● Object tracking records
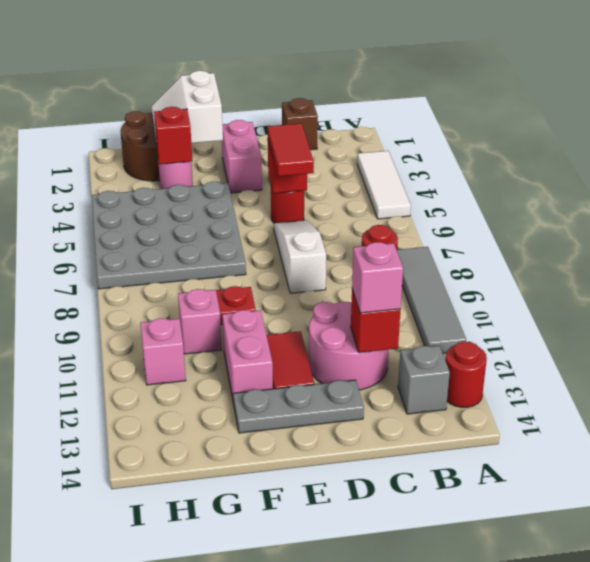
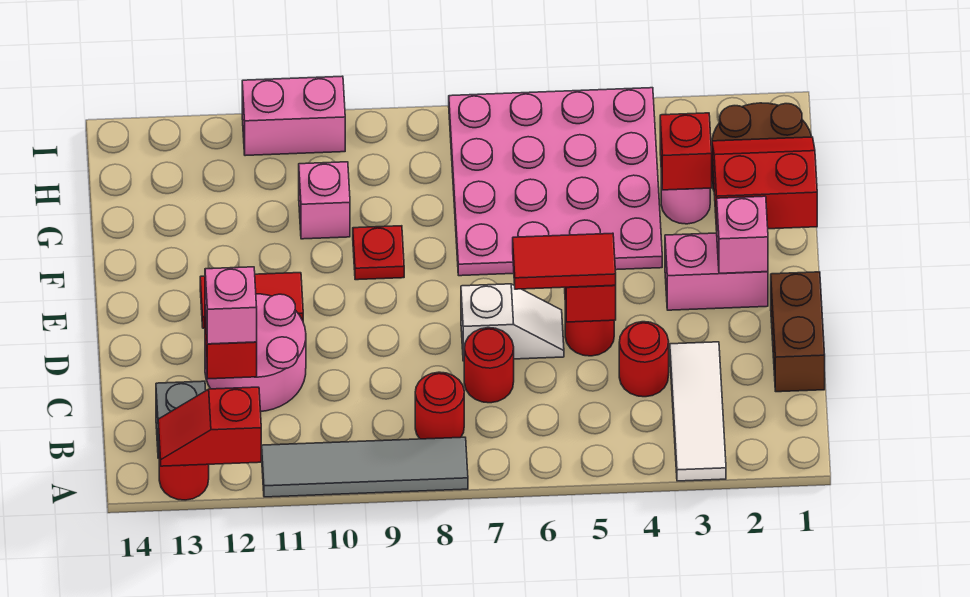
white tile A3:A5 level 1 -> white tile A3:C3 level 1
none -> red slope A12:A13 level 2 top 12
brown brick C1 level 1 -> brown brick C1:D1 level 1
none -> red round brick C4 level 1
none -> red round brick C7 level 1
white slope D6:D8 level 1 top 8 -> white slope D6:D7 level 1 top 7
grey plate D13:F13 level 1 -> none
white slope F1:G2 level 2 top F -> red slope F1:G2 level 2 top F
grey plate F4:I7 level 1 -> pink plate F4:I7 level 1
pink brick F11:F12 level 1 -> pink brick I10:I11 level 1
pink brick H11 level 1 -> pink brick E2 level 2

● Task directions
Search the entries for the word "grey". Copy every line where it occurs.

● Output of the exercise
grey plate D13:F13 level 1 -> none
grey plate F4:I7 level 1 -> pink plate F4:I7 level 1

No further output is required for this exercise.